* [Exercise] Extract each line holding the word "minus" from the entries.

* [Entries shown]
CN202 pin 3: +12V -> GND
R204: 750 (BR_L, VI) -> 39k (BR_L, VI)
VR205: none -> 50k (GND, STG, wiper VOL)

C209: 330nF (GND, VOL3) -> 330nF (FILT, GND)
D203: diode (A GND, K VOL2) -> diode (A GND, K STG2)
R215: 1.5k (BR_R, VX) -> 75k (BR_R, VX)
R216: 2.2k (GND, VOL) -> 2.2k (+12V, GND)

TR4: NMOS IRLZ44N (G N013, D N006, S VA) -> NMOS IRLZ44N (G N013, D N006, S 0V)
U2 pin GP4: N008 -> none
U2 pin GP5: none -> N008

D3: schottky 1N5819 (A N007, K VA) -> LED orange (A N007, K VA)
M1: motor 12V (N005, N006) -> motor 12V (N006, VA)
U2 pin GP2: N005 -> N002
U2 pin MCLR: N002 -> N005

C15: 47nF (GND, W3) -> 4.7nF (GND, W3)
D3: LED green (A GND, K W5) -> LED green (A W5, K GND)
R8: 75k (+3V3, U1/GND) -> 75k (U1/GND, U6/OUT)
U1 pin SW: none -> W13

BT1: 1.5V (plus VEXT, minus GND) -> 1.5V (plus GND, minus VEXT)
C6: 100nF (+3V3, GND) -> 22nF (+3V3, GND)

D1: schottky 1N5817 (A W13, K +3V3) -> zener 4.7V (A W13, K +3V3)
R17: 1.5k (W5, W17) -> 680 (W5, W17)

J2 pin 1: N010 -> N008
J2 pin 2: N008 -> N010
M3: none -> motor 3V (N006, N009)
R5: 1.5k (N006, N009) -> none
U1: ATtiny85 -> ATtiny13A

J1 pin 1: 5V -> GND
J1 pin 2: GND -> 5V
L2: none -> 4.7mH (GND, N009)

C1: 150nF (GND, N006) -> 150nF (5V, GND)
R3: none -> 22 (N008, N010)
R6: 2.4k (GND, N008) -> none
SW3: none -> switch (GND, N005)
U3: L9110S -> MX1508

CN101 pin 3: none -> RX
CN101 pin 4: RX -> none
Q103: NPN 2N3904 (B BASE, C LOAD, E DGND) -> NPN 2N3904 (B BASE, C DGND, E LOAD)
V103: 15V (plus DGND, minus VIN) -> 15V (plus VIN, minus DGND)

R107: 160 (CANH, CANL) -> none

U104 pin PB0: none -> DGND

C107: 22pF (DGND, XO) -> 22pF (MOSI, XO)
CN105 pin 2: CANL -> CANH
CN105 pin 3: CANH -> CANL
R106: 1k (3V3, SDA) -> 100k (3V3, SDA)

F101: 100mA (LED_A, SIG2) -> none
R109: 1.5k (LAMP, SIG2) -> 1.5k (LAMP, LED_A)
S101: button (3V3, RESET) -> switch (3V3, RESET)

* [Written solution]
BT1: 1.5V (plus VEXT, minus GND) -> 1.5V (plus GND, minus VEXT)
V103: 15V (plus DGND, minus VIN) -> 15V (plus VIN, minus DGND)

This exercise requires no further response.